Work order: Return every line from the records below in which the word "missing" is found.

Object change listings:
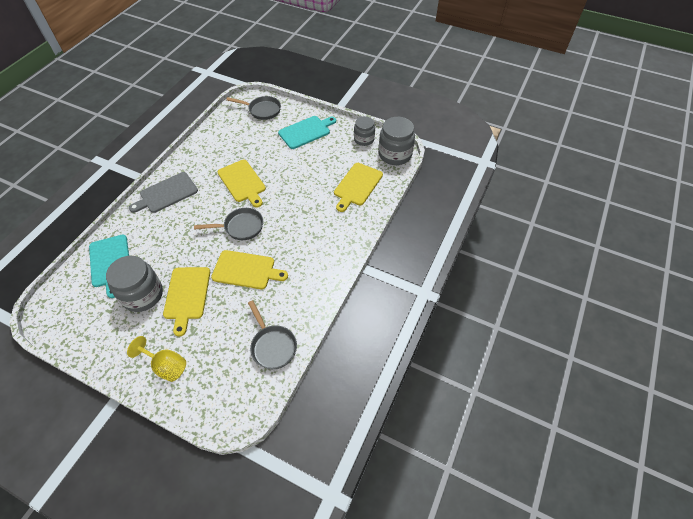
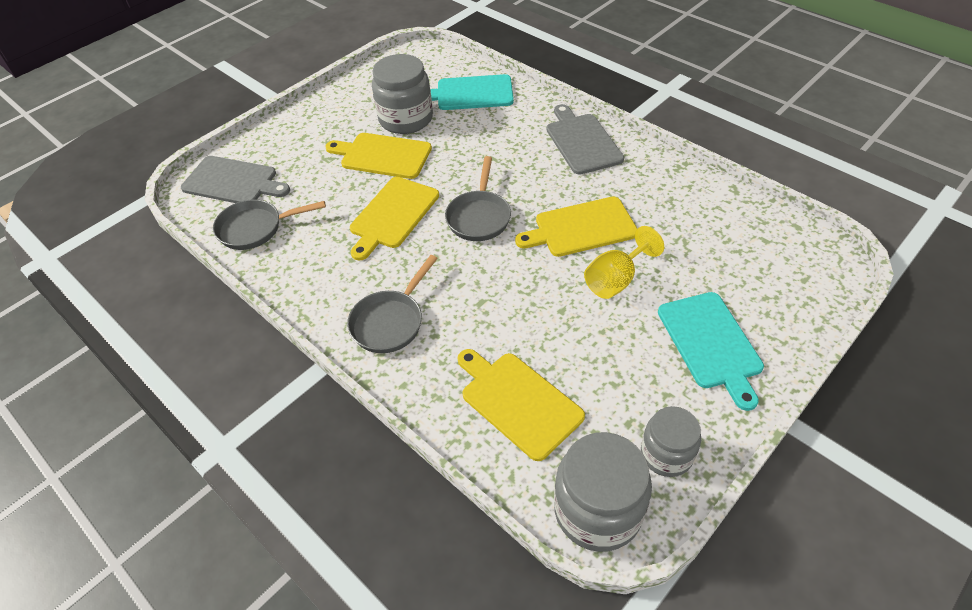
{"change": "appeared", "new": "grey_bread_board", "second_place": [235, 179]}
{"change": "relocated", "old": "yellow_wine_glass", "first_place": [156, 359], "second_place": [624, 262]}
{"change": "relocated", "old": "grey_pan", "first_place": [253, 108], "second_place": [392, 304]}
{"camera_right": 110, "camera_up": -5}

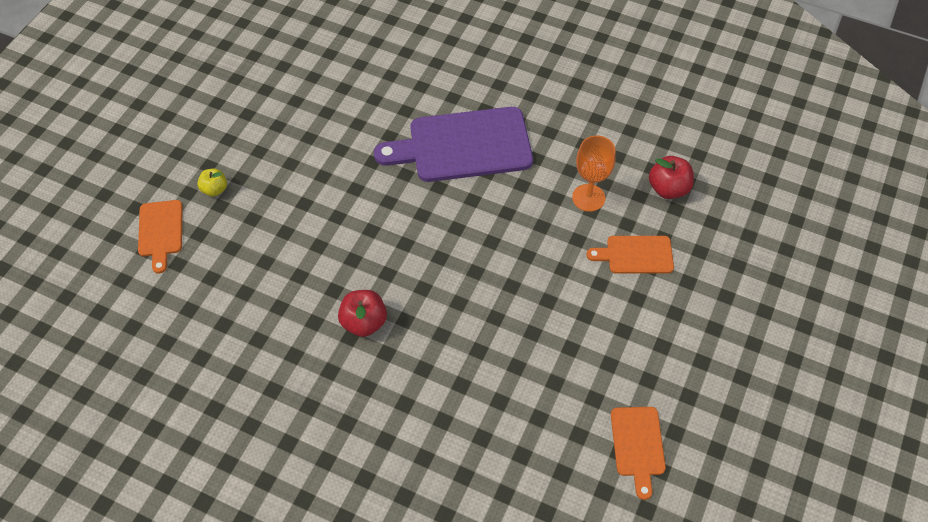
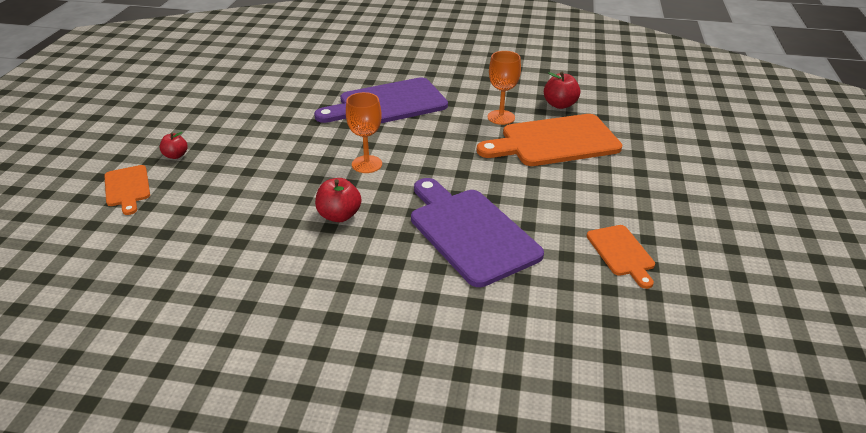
{"change": "appeared", "new": "bright_orange_wine_glass", "second_place": [364, 132]}
{"change": "appeared", "new": "royal_purple_bread_board", "second_place": [477, 232]}
{"change": "colour", "old": "yellow_apple", "new": "scarlet_apple", "first_place": [212, 182], "second_place": [174, 145]}
{"change": "size", "old": "bright_orange_bread_board", "first_place": [630, 255], "second_place": [549, 140], "factor": 1.95}
{"camera_right": -15, "camera_up": -20}

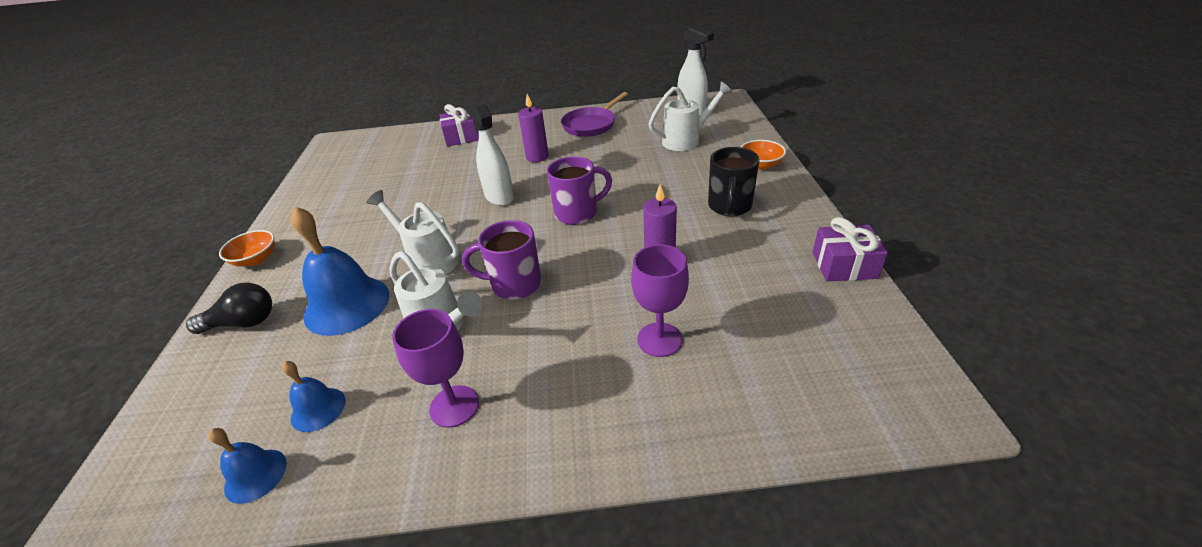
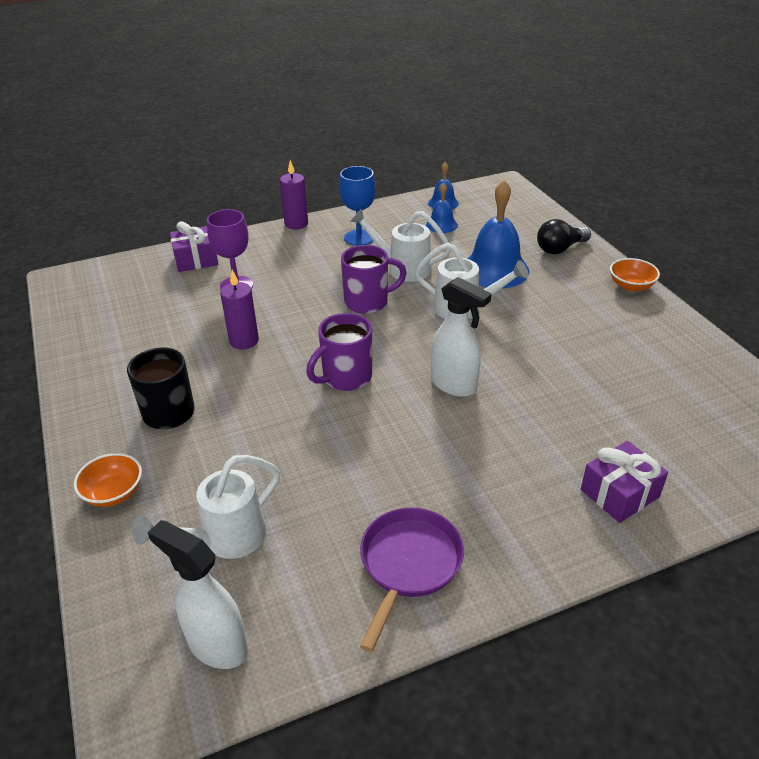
{"change": "relocated", "old": "royal_purple_pillar_candle", "first_place": [533, 128], "second_place": [294, 194]}
{"change": "relocated", "old": "royal_purple_present", "first_place": [850, 249], "second_place": [194, 246]}
{"change": "colour", "old": "royal_purple_wine_glass", "new": "blue_wine_glass", "first_place": [435, 368], "second_place": [357, 206]}
{"camera_right": 160, "camera_up": 0}

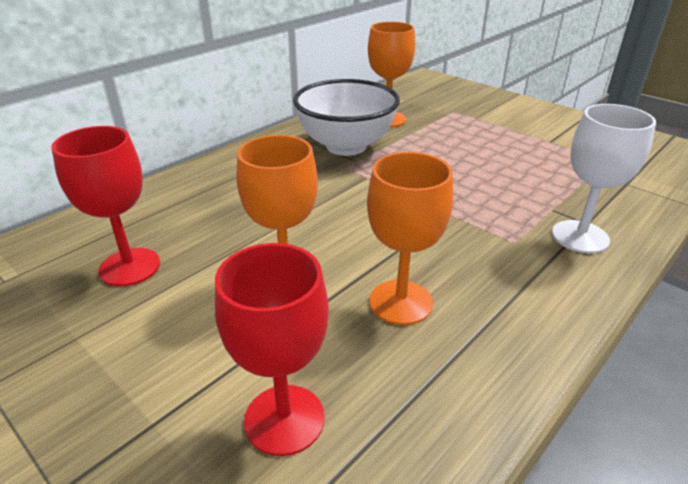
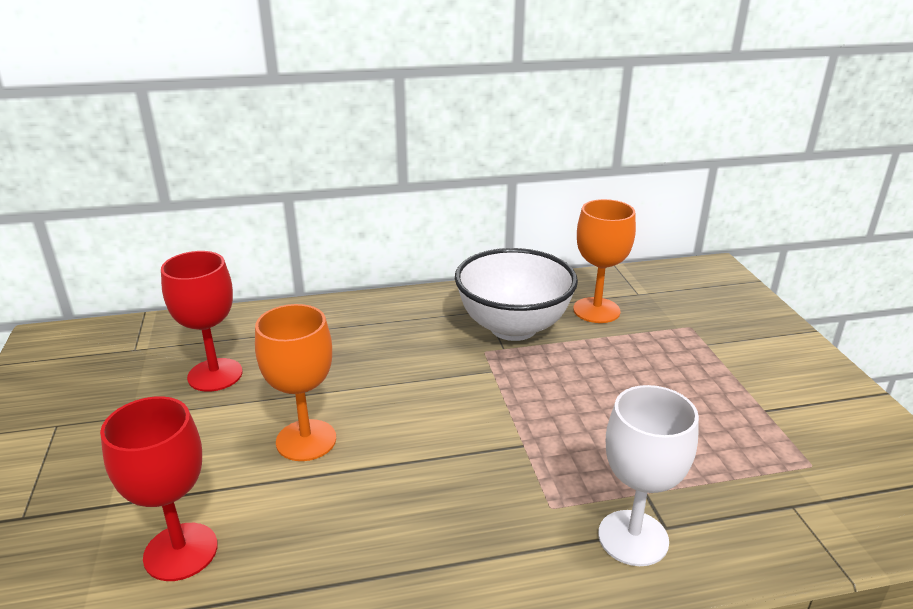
{"change": "missing", "old": "bright_orange_wine_glass", "first_place": [410, 238]}
{"camera_right": 35, "camera_up": -5}

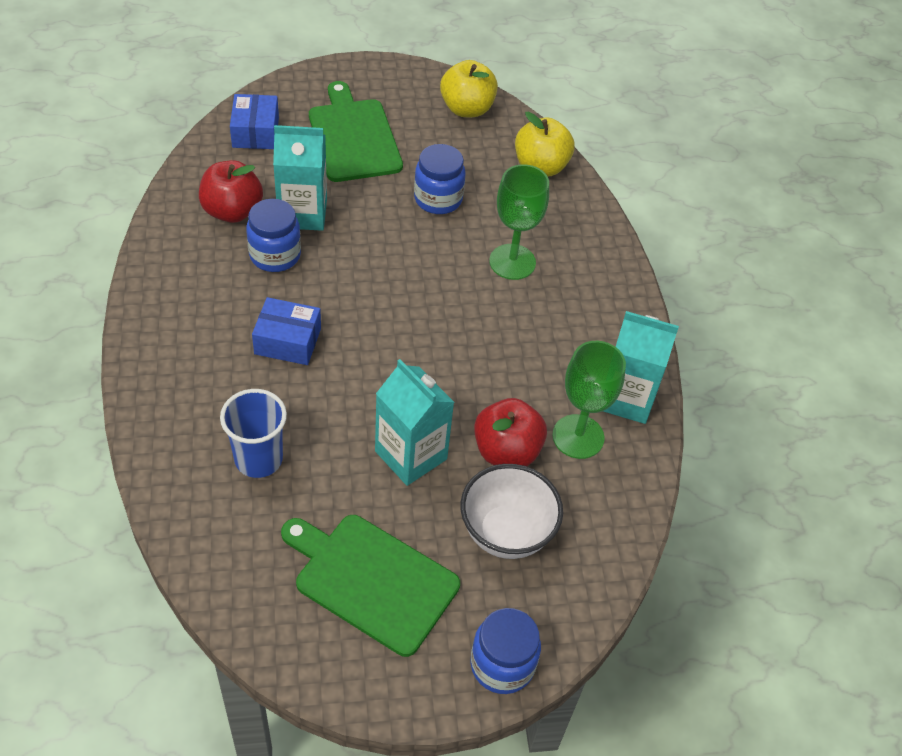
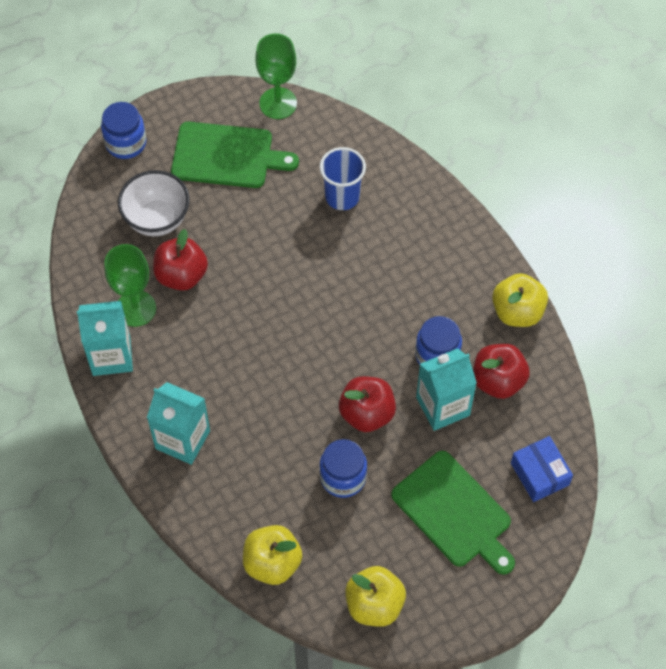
{"change": "missing", "old": "blue_parcel", "first_place": [286, 331]}
{"change": "appeared", "new": "scarlet_apple", "second_place": [367, 404]}
{"change": "appeared", "new": "yellow_apple", "second_place": [520, 300]}
{"change": "relocated", "old": "teal_carton", "first_place": [414, 422], "second_place": [178, 423]}
{"change": "relocated", "old": "leaf-green_wine_glass", "first_place": [519, 222], "second_place": [276, 76]}
{"camera_right": 160, "camera_up": 10}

Exercise result:
{"change": "missing", "old": "bright_orange_wine_glass", "first_place": [410, 238]}
{"change": "missing", "old": "blue_parcel", "first_place": [286, 331]}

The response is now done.